*** Exercise input Section Begins ***

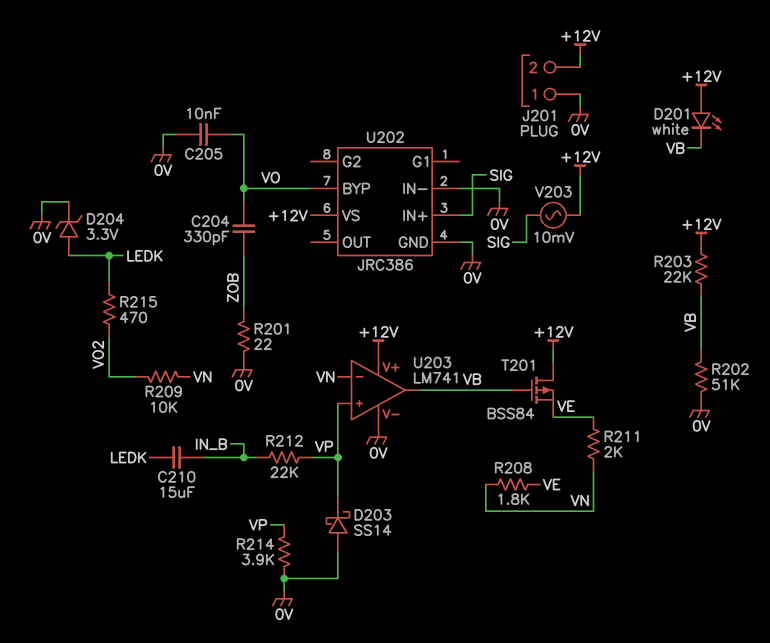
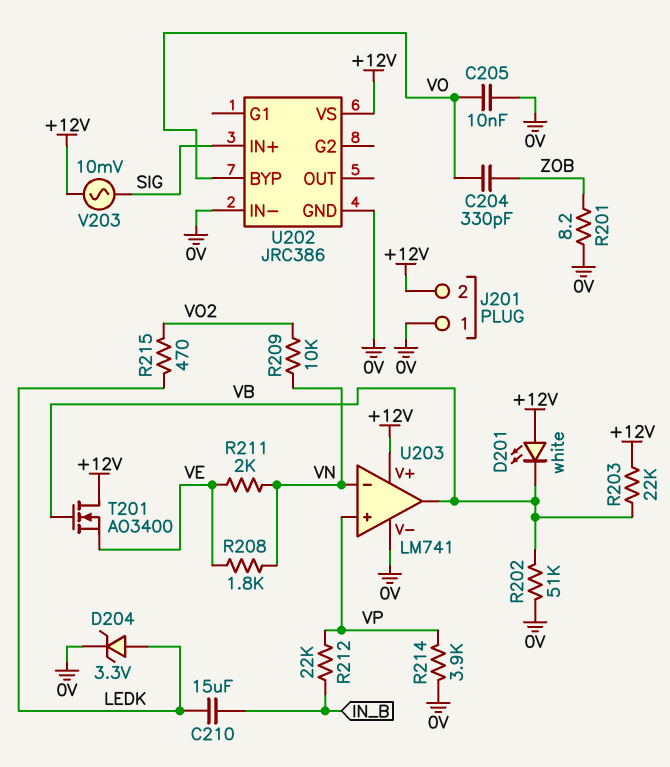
D203: schottky SS14 (A 0V, K VP) -> none
R201: 22 (0V, ZOB) -> 8.2 (0V, ZOB)
T201: PMOS BSS84 (G VB, D +12V, S VE) -> NMOS AO3400 (G VB, D +12V, S VE)

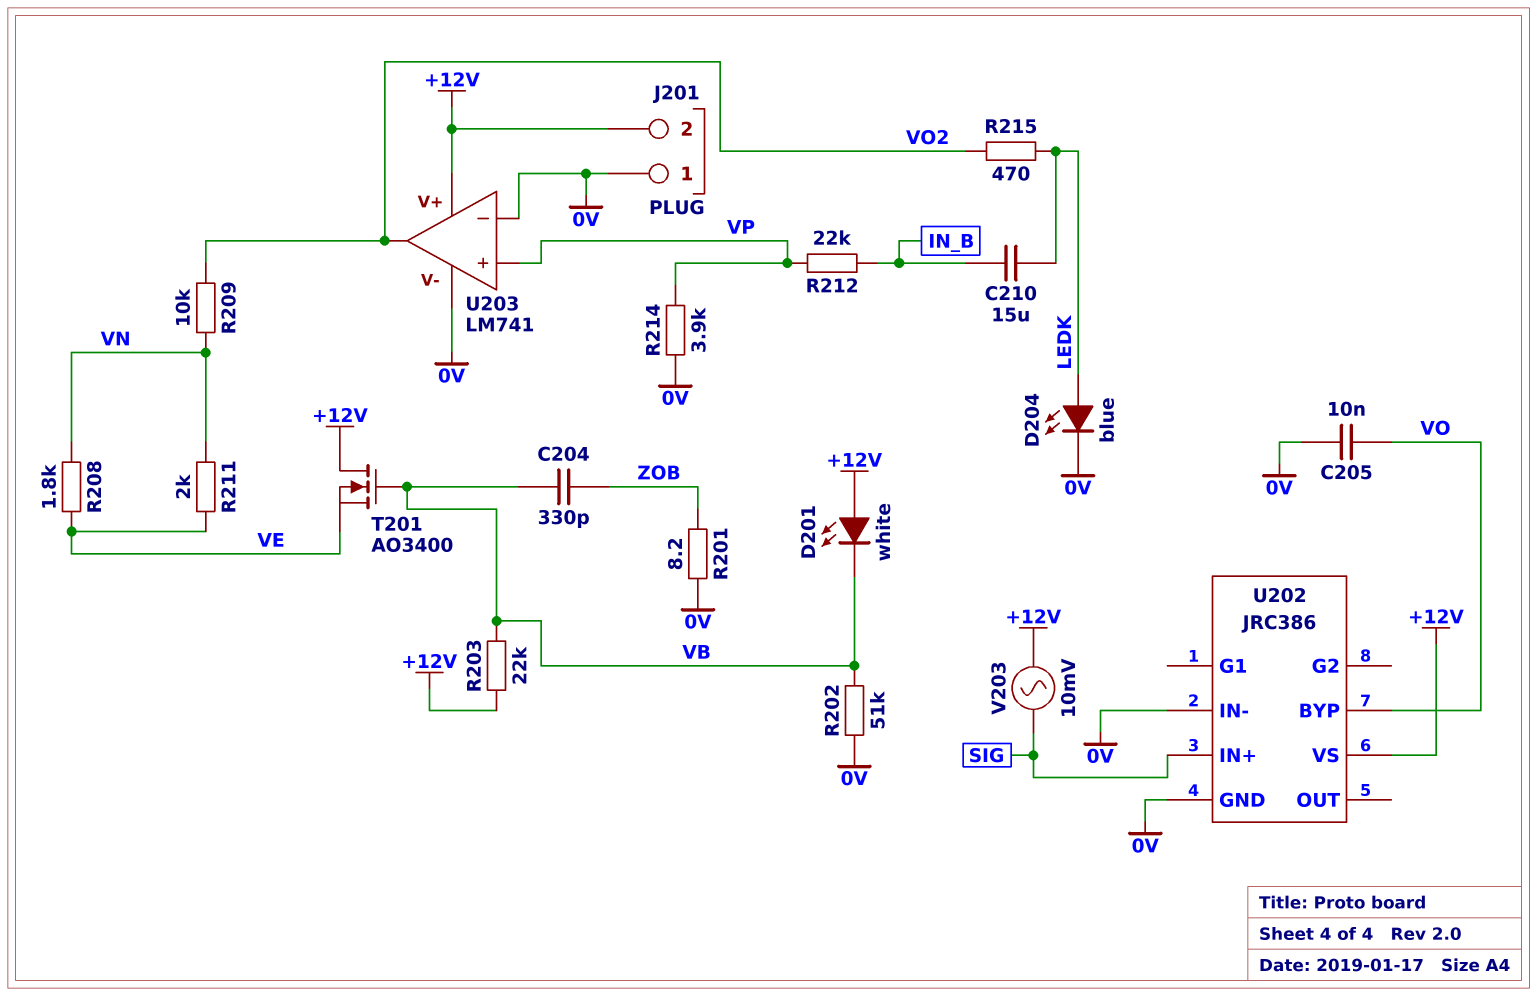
C204: 330pF (VO, ZOB) -> 330pF (VB, ZOB)
D204: zener 3.3V (A LEDK, K 0V) -> LED blue (A LEDK, K 0V)
U203 pin in-: VN -> 0V
U203 pin out: VB -> VO2

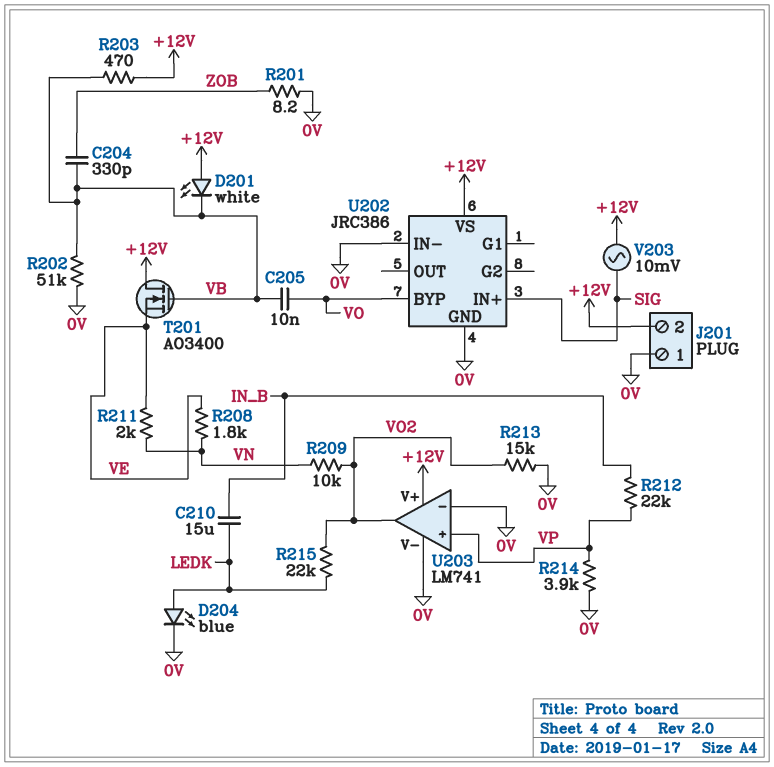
C205: 10nF (0V, VO) -> 10nF (VB, VO)
R203: 22k (+12V, VB) -> 470 (+12V, VB)
R213: none -> 15k (0V, VO2)
R215: 470 (LEDK, VO2) -> 22k (LEDK, VO2)

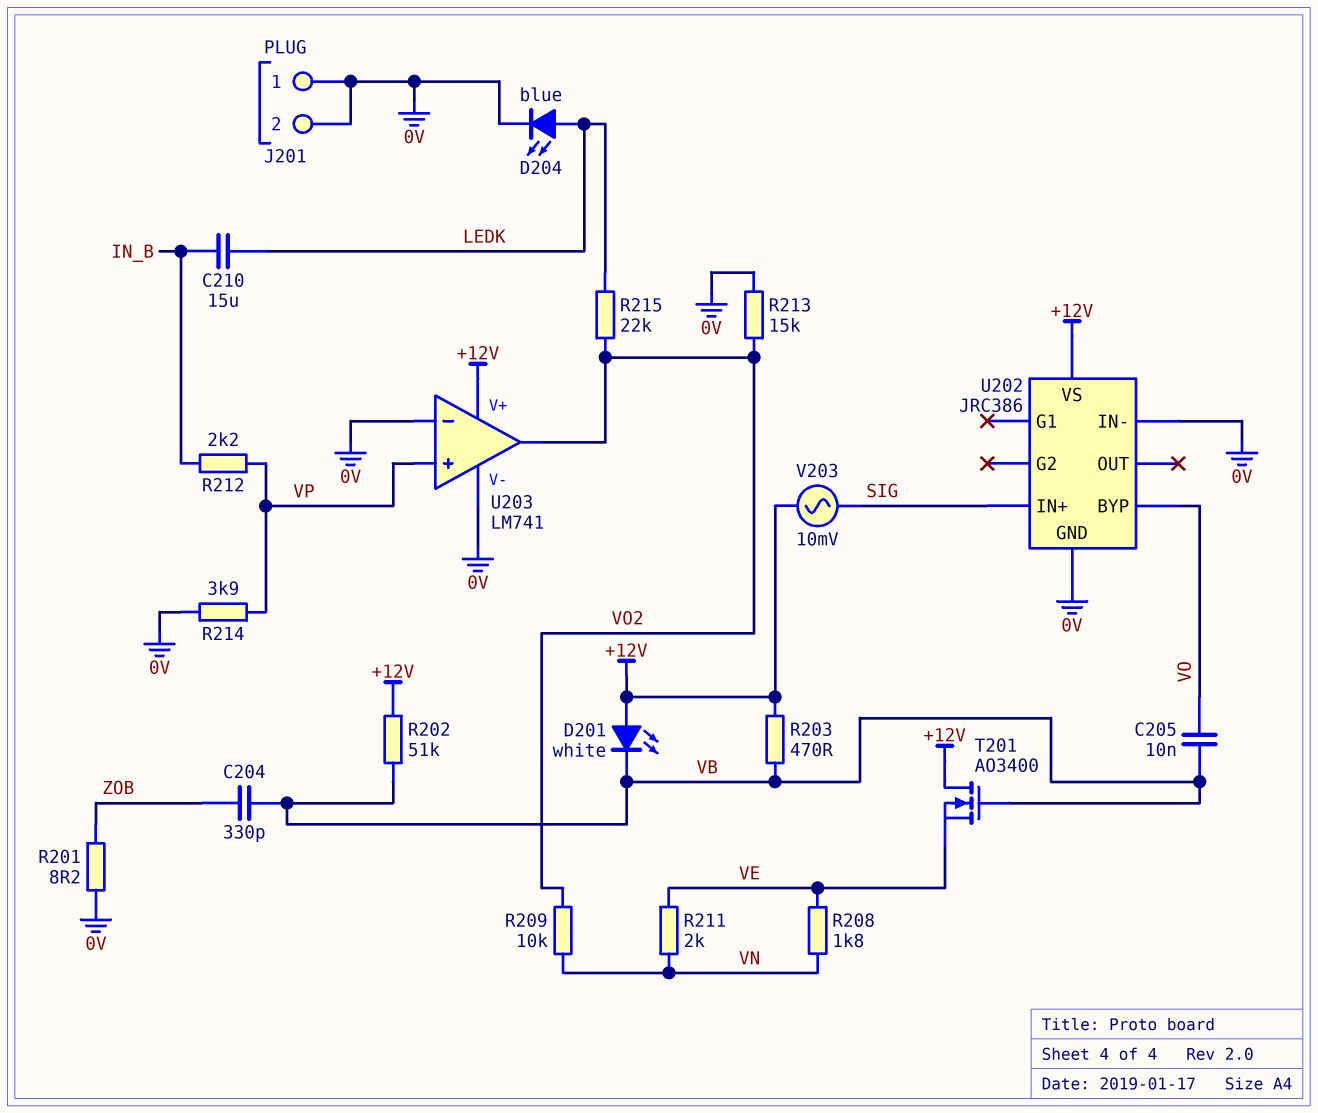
J201 pin 2: +12V -> 0V
R202: 51k (0V, VB) -> 51k (+12V, VB)
R212: 22k (IN_B, VP) -> 2.2k (IN_B, VP)

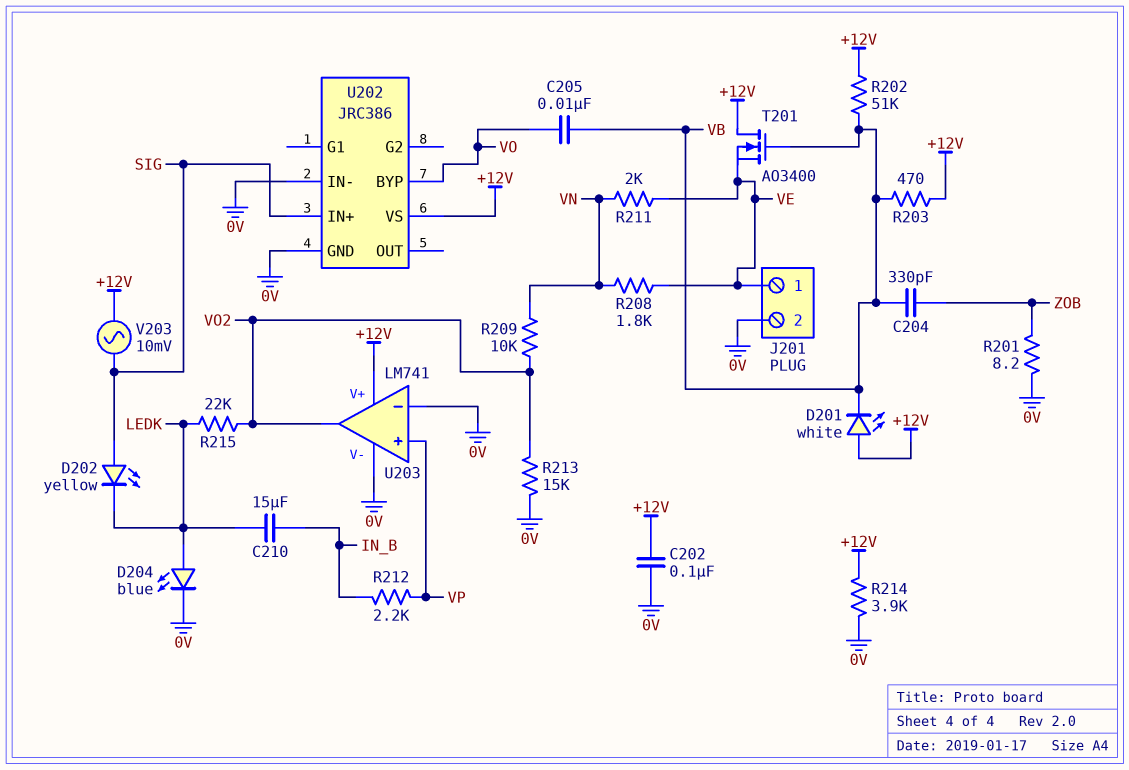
C202: none -> 100nF (+12V, 0V)
D202: none -> LED yellow (A SIG, K LEDK)
J201 pin 1: 0V -> VE
R214: 3.9k (0V, VP) -> 3.9k (+12V, 0V)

*** Exercise input Section Ends ***

Problem to solve:
Every line that contains the string "LEDK" should be copied from the entries.

Exercise response:
D204: zener 3.3V (A LEDK, K 0V) -> LED blue (A LEDK, K 0V)
R215: 470 (LEDK, VO2) -> 22k (LEDK, VO2)
D202: none -> LED yellow (A SIG, K LEDK)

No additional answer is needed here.